DATA SHOWN:
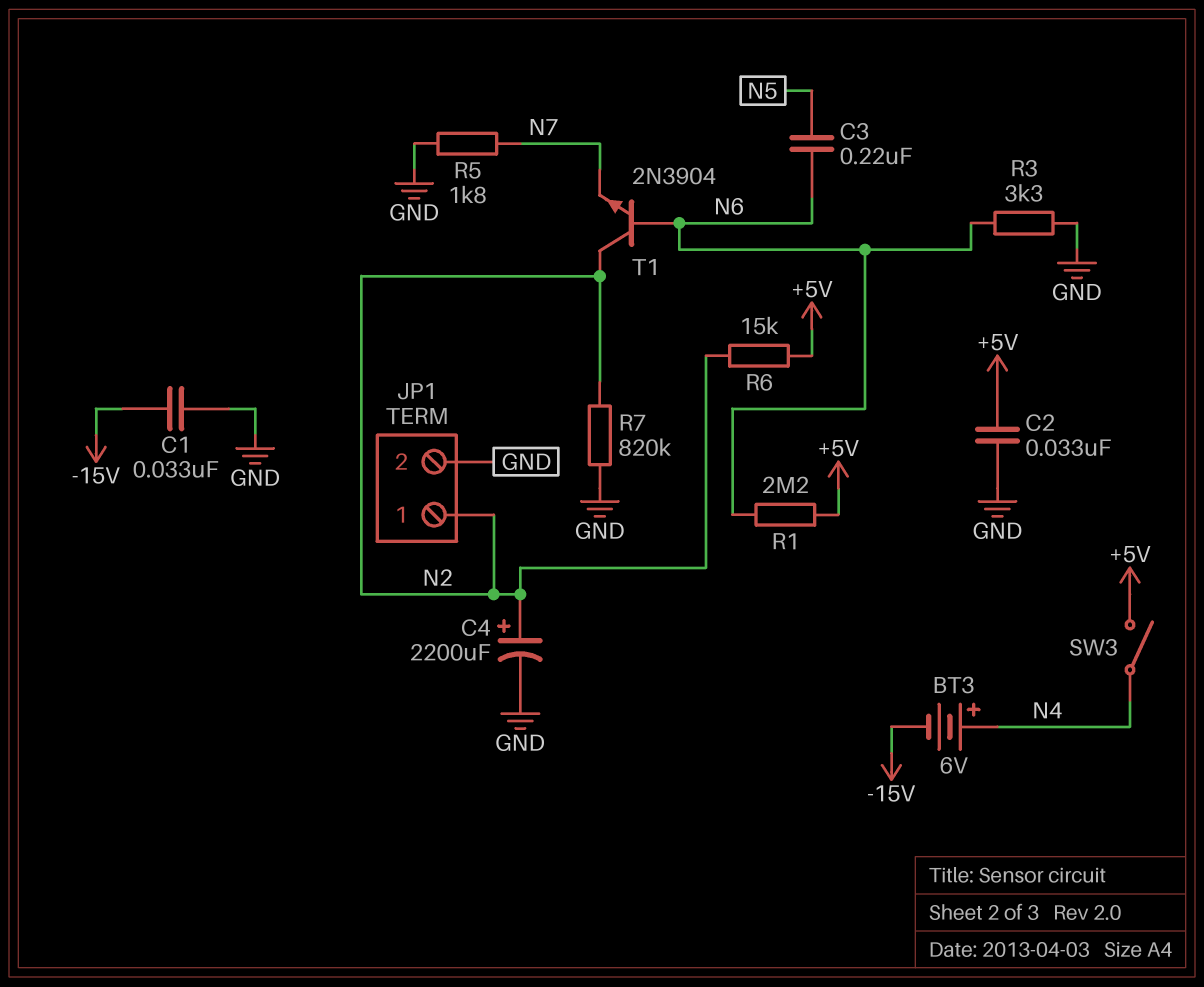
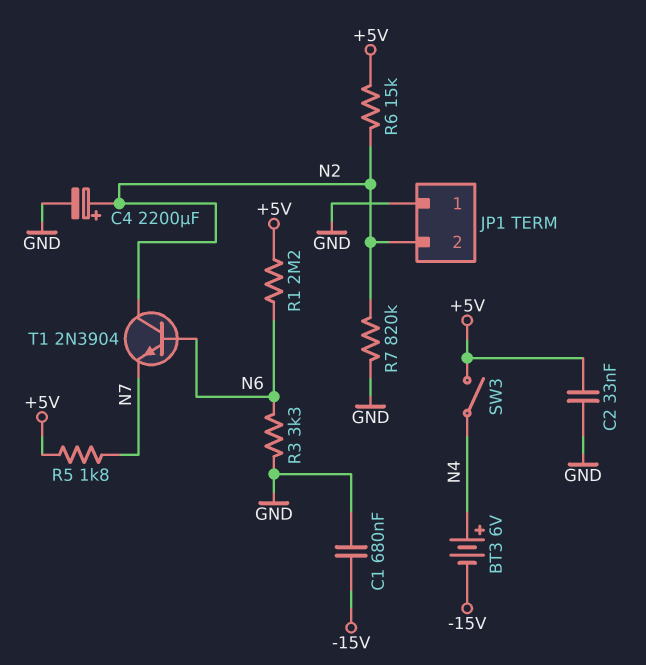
C1: 33nF (-15V, GND) -> 680nF (-15V, GND)
C3: 220nF (N5, N6) -> none
JP1 pin 1: N2 -> GND
JP1 pin 2: GND -> N2
R5: 1.8k (GND, N7) -> 1.8k (+5V, N7)

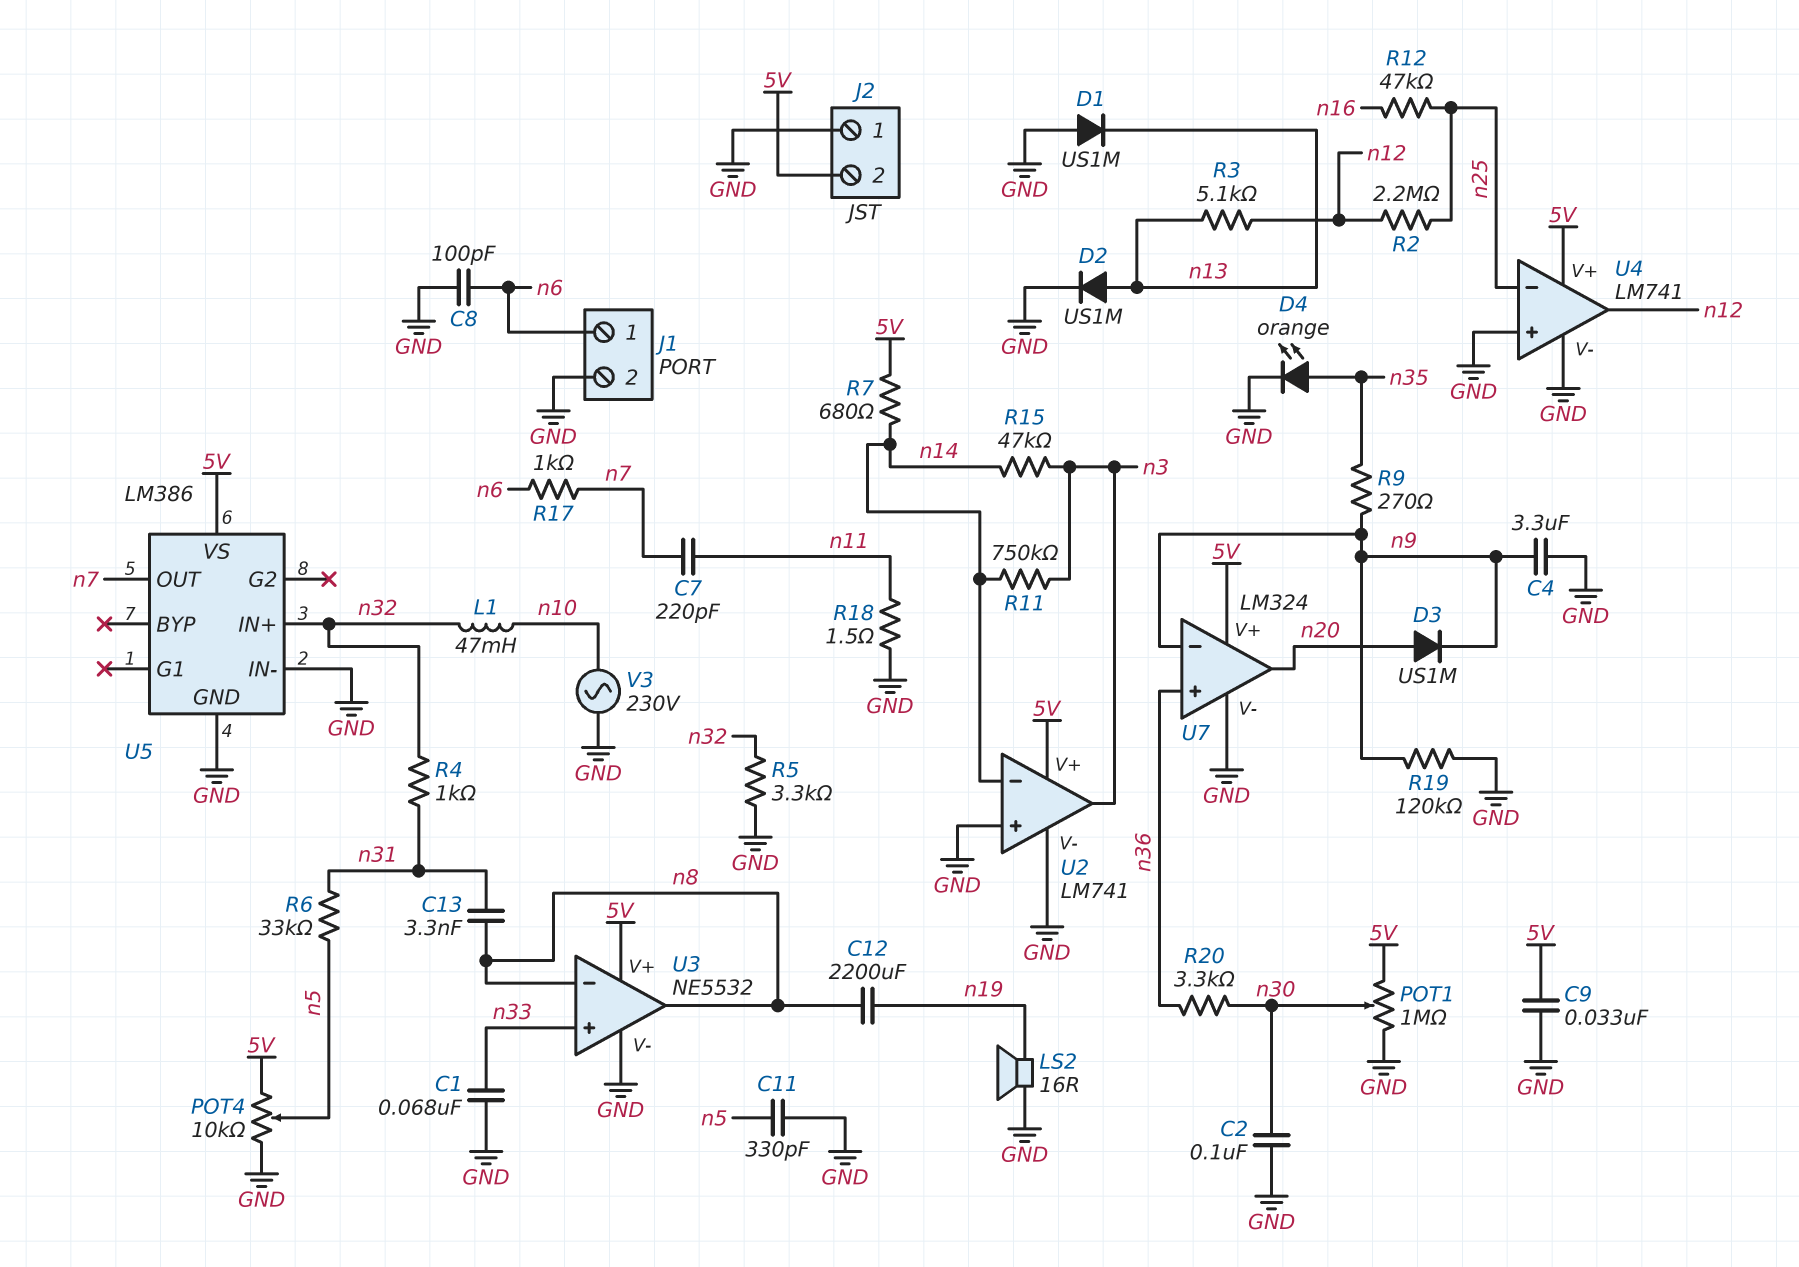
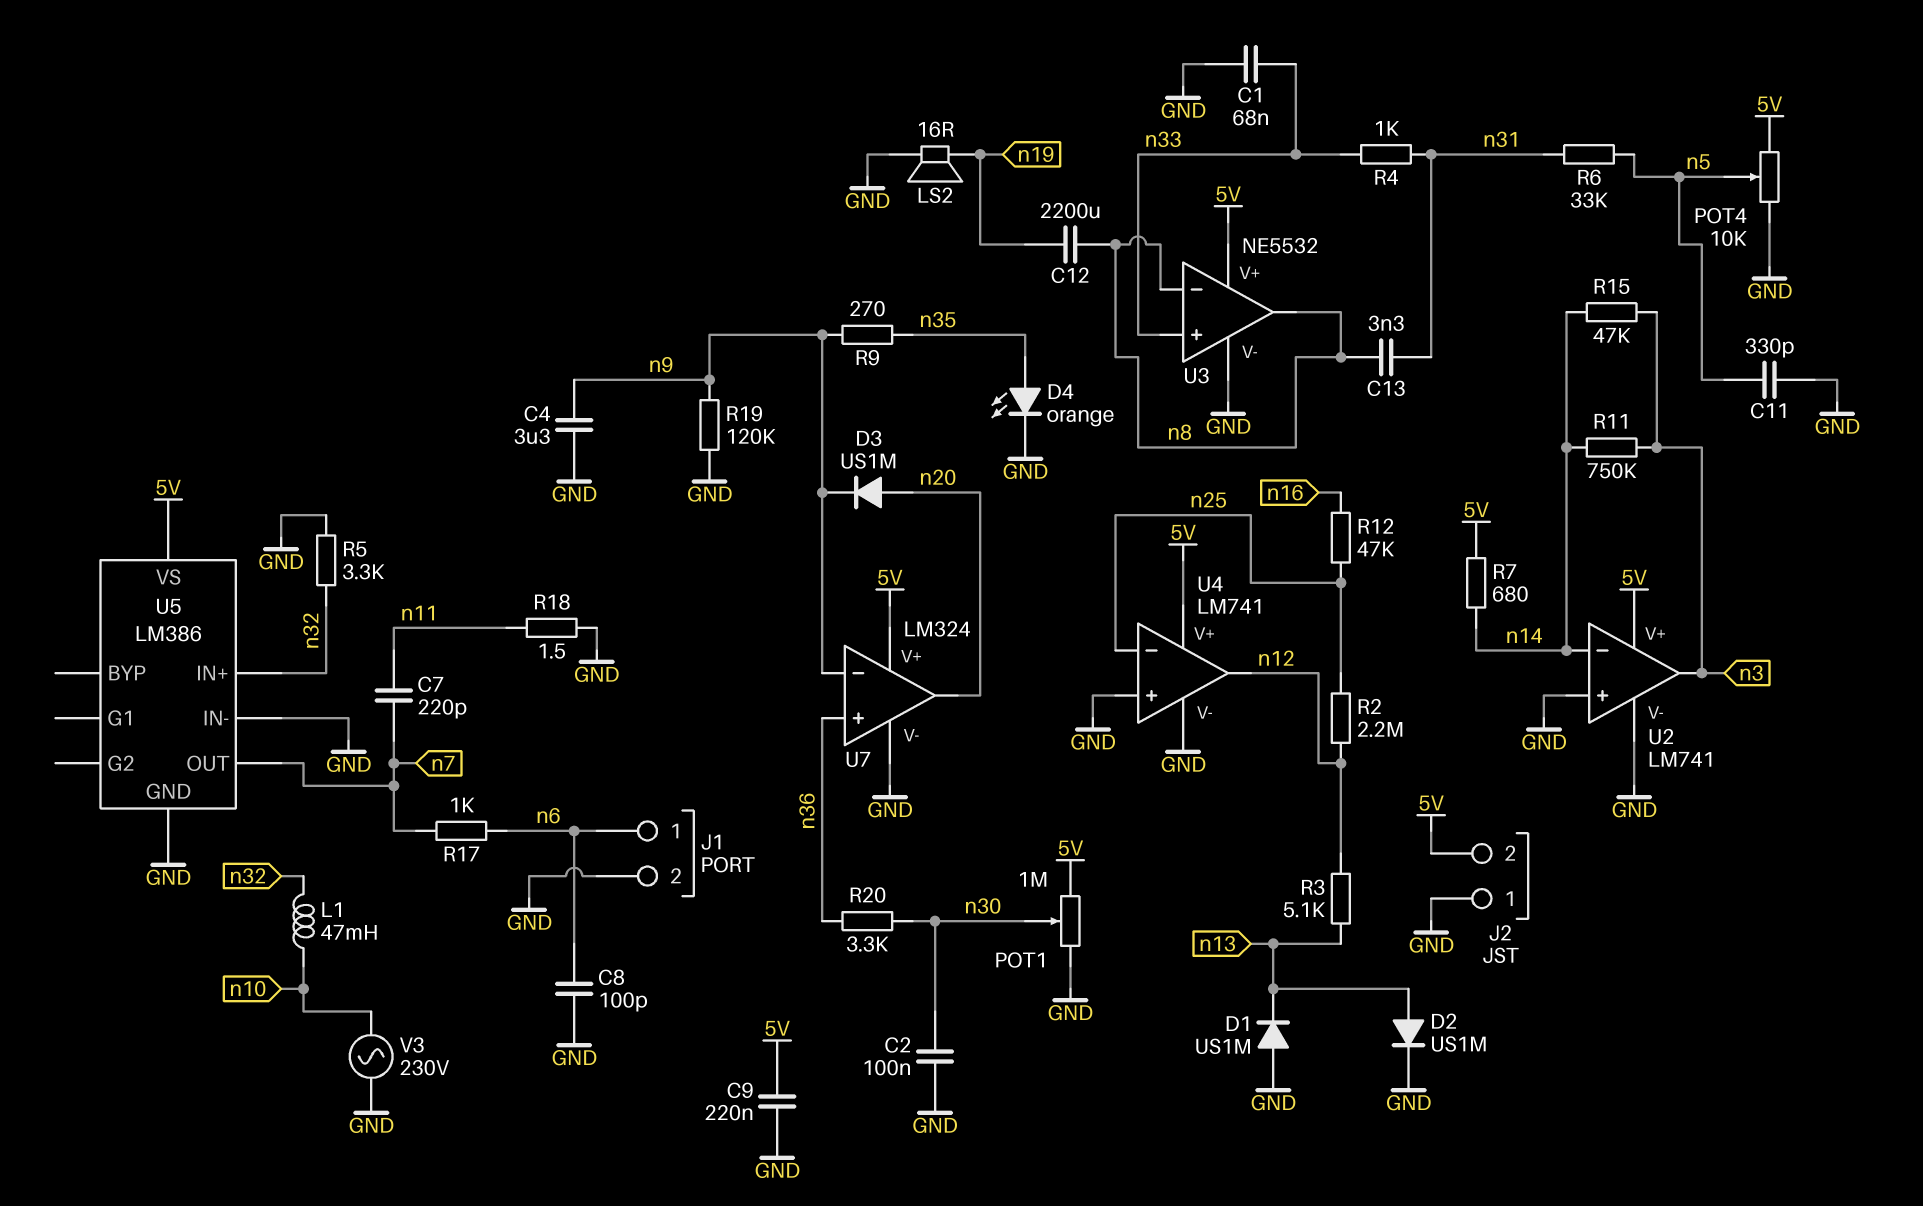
C9: 33nF (5V, GND) -> 220nF (5V, GND)
R4: 1k (n31, n32) -> 1k (n31, n33)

TASK STATEMENT: Your task is an exact transcription of all the data, minus the pictures.

ANSWER TO THIS PROBLEM:
C1: 33nF (-15V, GND) -> 680nF (-15V, GND)
C3: 220nF (N5, N6) -> none
JP1 pin 1: N2 -> GND
JP1 pin 2: GND -> N2
R5: 1.8k (GND, N7) -> 1.8k (+5V, N7)

C9: 33nF (5V, GND) -> 220nF (5V, GND)
R4: 1k (n31, n32) -> 1k (n31, n33)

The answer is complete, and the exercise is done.